*** SUPPLIED RECORDS ***
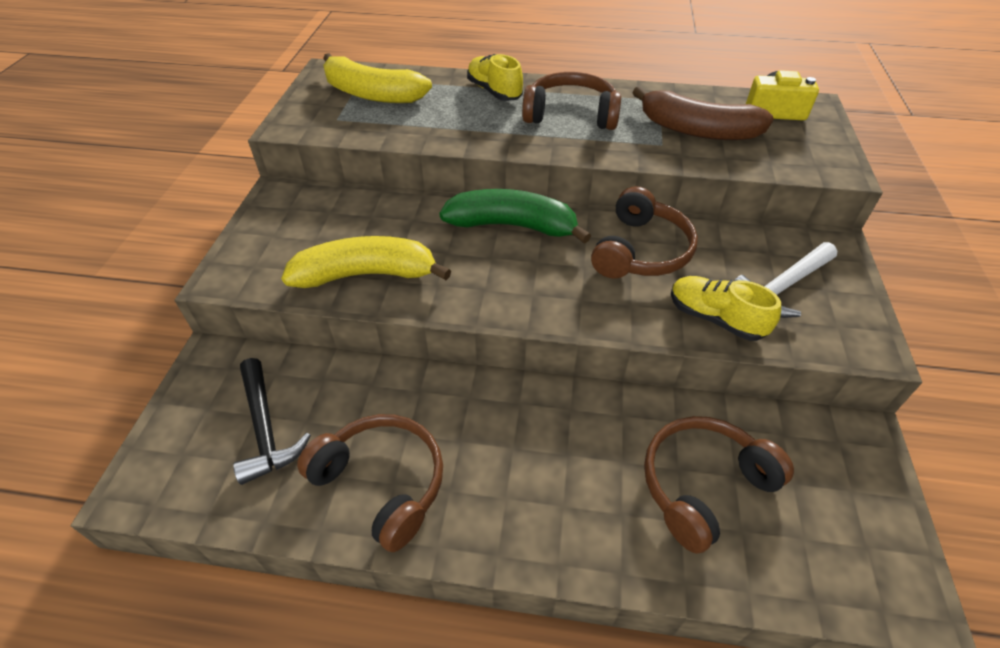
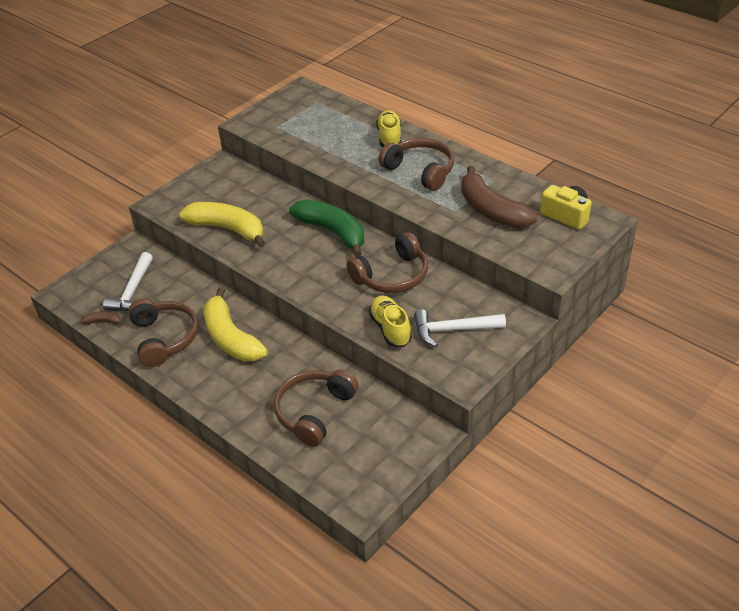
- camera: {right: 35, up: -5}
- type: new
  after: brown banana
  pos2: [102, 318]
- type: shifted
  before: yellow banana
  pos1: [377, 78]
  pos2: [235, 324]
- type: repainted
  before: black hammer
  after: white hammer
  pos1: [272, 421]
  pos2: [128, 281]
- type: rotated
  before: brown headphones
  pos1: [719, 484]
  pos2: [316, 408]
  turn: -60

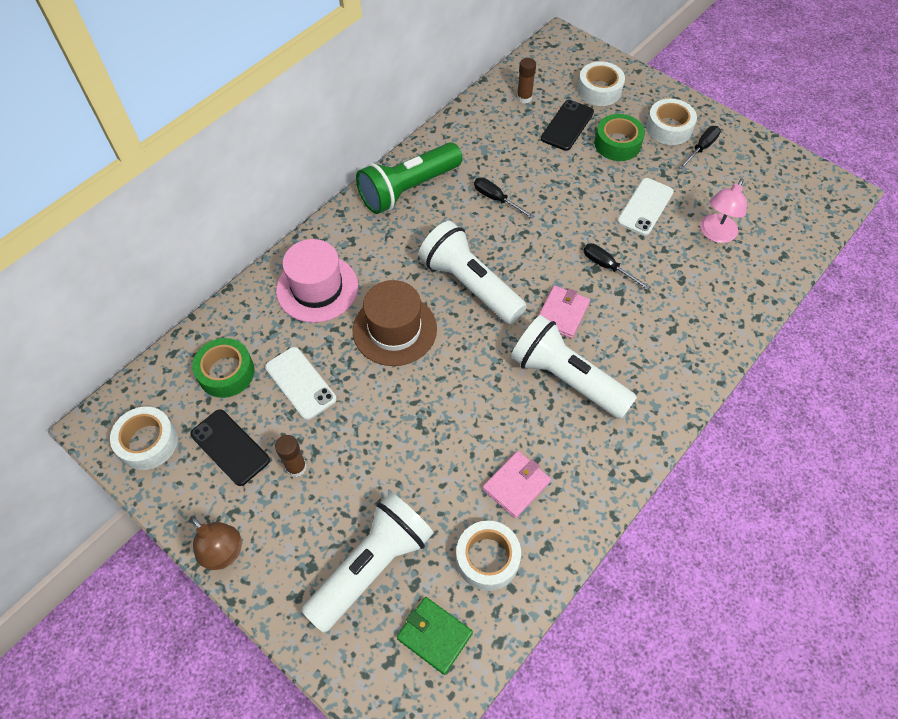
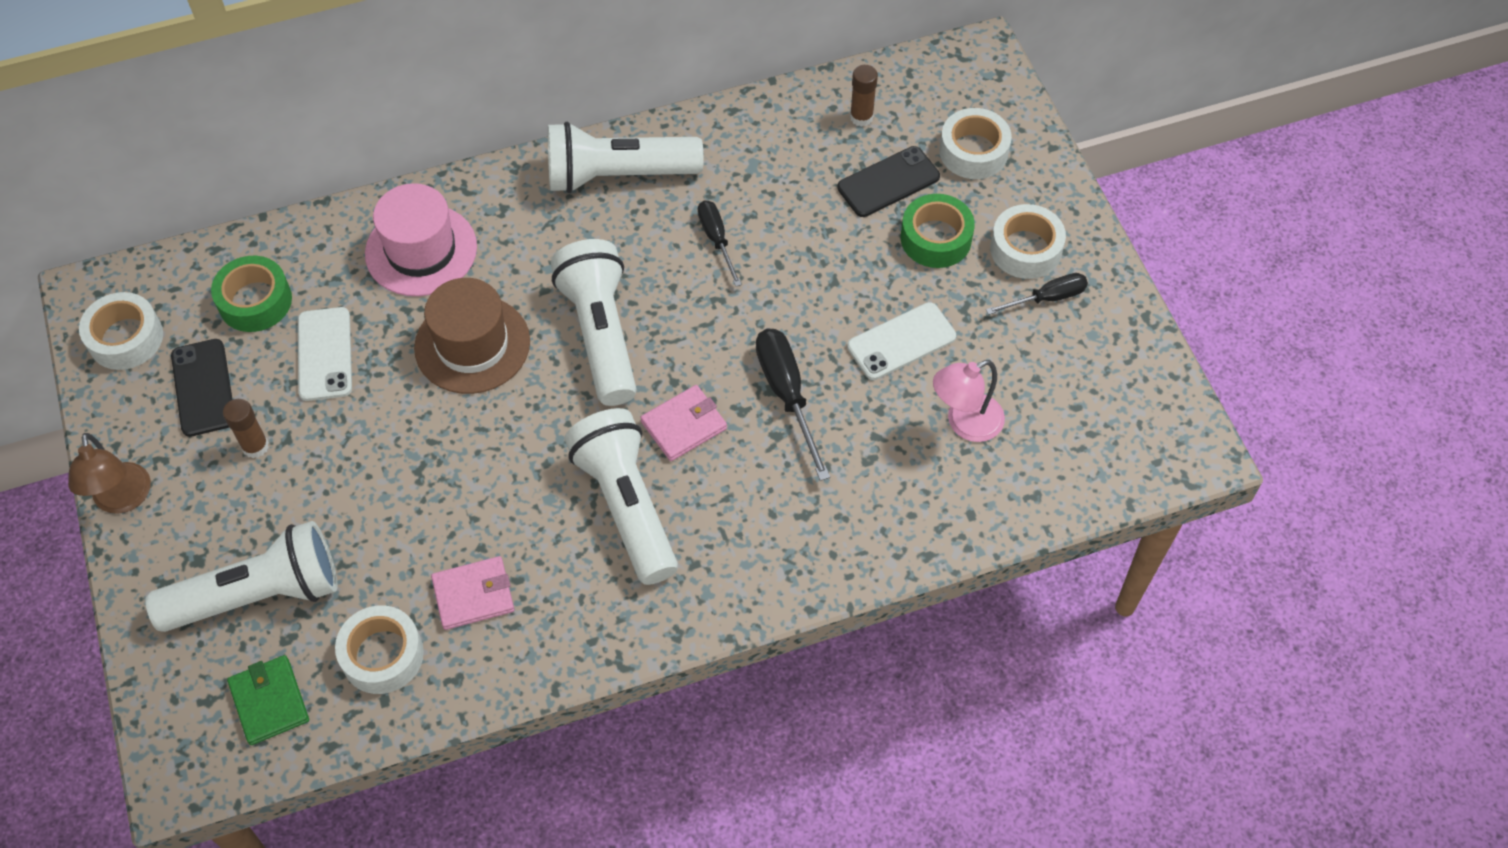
- camera: {right: 30, up: 0}
- type: repainted
  before: green flashlight
  after: white flashlight
  pos1: [409, 178]
  pos2: [626, 157]
- type: scaled
  before: black screwdriver
  pos1: [616, 266]
  pos2: [793, 405]
  scale: 1.58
*** End of SUPPLIED RECORDS ***
▸ **TASK DIRECTIONS**: Set down every entry exactly as it appears, but skip the pictures.

▸ **REPLY**:
- camera: {right: 35, up: -5}
- type: new
  after: brown banana
  pos2: [102, 318]
- type: shifted
  before: yellow banana
  pos1: [377, 78]
  pos2: [235, 324]
- type: repainted
  before: black hammer
  after: white hammer
  pos1: [272, 421]
  pos2: [128, 281]
- type: rotated
  before: brown headphones
  pos1: [719, 484]
  pos2: [316, 408]
  turn: -60

- camera: {right: 30, up: 0}
- type: repainted
  before: green flashlight
  after: white flashlight
  pos1: [409, 178]
  pos2: [626, 157]
- type: scaled
  before: black screwdriver
  pos1: [616, 266]
  pos2: [793, 405]
  scale: 1.58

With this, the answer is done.